▶ _Prompt_:
Write out exactly the lines below that run from the one containing "none -> lime brick B3 level 1" through the one containing "none -> purple brick H2:H3 level 1", both included, with no other lines.

Extracted data entries
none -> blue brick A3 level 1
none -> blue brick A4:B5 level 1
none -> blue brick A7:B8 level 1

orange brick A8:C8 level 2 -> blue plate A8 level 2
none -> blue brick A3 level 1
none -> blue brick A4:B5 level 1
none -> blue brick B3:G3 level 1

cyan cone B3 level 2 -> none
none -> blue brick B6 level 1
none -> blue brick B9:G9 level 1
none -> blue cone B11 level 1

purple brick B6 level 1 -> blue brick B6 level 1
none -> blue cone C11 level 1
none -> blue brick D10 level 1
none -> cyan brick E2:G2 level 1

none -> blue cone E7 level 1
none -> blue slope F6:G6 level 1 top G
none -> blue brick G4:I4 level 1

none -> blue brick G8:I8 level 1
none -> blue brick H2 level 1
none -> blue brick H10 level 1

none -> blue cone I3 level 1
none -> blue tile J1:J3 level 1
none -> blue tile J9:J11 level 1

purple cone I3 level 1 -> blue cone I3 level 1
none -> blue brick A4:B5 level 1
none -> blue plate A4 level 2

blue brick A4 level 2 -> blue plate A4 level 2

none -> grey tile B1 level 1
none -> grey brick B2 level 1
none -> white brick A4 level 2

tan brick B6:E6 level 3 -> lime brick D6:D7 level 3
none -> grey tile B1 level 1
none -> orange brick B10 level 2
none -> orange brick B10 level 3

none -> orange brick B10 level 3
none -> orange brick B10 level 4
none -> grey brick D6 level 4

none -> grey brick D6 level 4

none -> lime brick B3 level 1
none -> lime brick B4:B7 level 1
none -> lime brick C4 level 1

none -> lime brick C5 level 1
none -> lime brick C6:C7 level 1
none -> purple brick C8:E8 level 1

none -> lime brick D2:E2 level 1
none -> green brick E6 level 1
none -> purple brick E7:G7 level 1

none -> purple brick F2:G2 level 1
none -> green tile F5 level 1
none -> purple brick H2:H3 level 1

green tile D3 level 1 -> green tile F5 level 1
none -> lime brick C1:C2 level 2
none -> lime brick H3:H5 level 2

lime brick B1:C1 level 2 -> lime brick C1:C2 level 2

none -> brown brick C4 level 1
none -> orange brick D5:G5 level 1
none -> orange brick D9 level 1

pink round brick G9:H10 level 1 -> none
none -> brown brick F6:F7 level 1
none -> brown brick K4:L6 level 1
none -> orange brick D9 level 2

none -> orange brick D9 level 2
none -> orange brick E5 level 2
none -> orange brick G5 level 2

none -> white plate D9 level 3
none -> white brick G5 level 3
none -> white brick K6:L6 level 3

▶ _Your response_:
none -> lime brick B3 level 1
none -> lime brick B4:B7 level 1
none -> lime brick C4 level 1

none -> lime brick C5 level 1
none -> lime brick C6:C7 level 1
none -> purple brick C8:E8 level 1

none -> lime brick D2:E2 level 1
none -> green brick E6 level 1
none -> purple brick E7:G7 level 1

none -> purple brick F2:G2 level 1
none -> green tile F5 level 1
none -> purple brick H2:H3 level 1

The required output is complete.